== Dataset excerpt ==
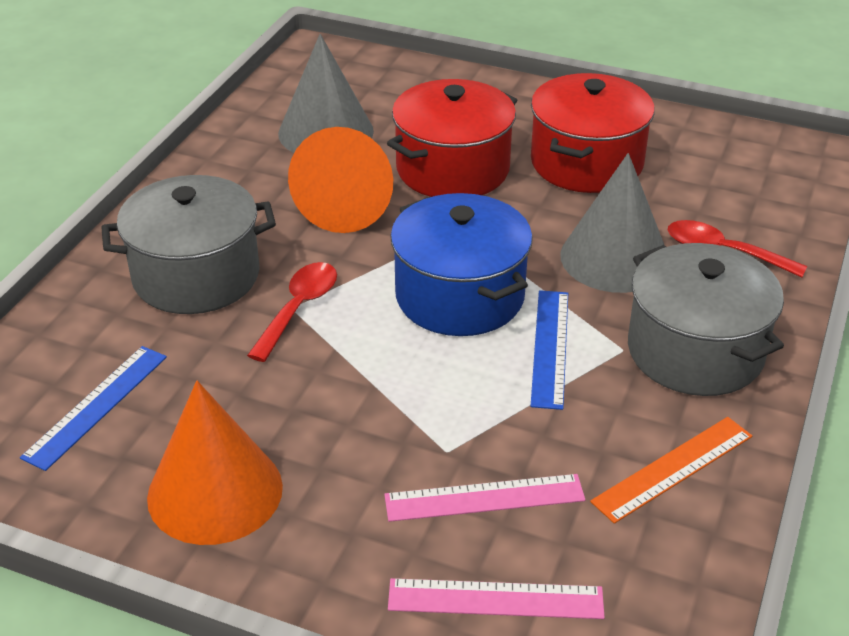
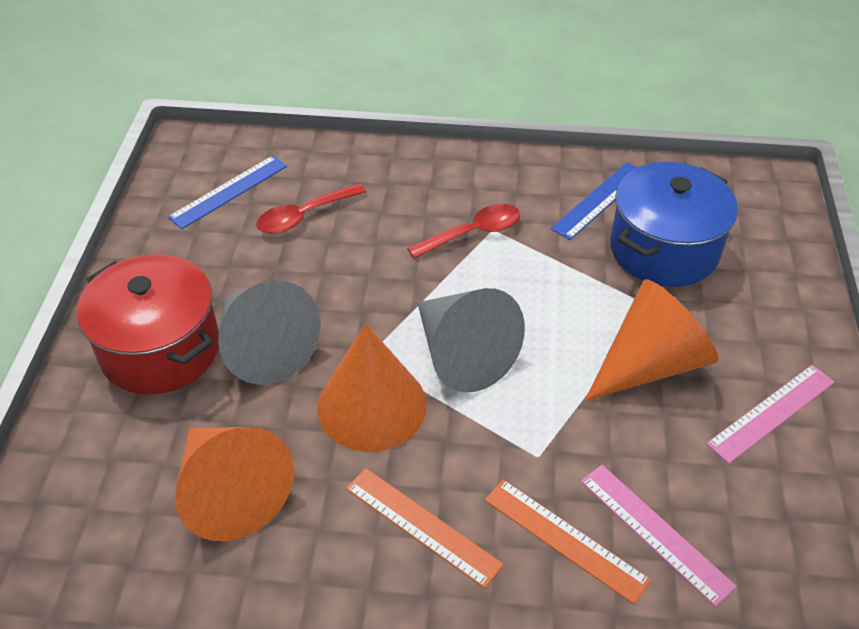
grey pot: 2 -> 0
orange cone: 2 -> 3
orange ruler: 1 -> 2
red pot: 2 -> 1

== Assigned task ==
Restate every line of the data above word for word, with the images removed.

== Response for this exercise ==
grey pot: 2 -> 0
orange cone: 2 -> 3
orange ruler: 1 -> 2
red pot: 2 -> 1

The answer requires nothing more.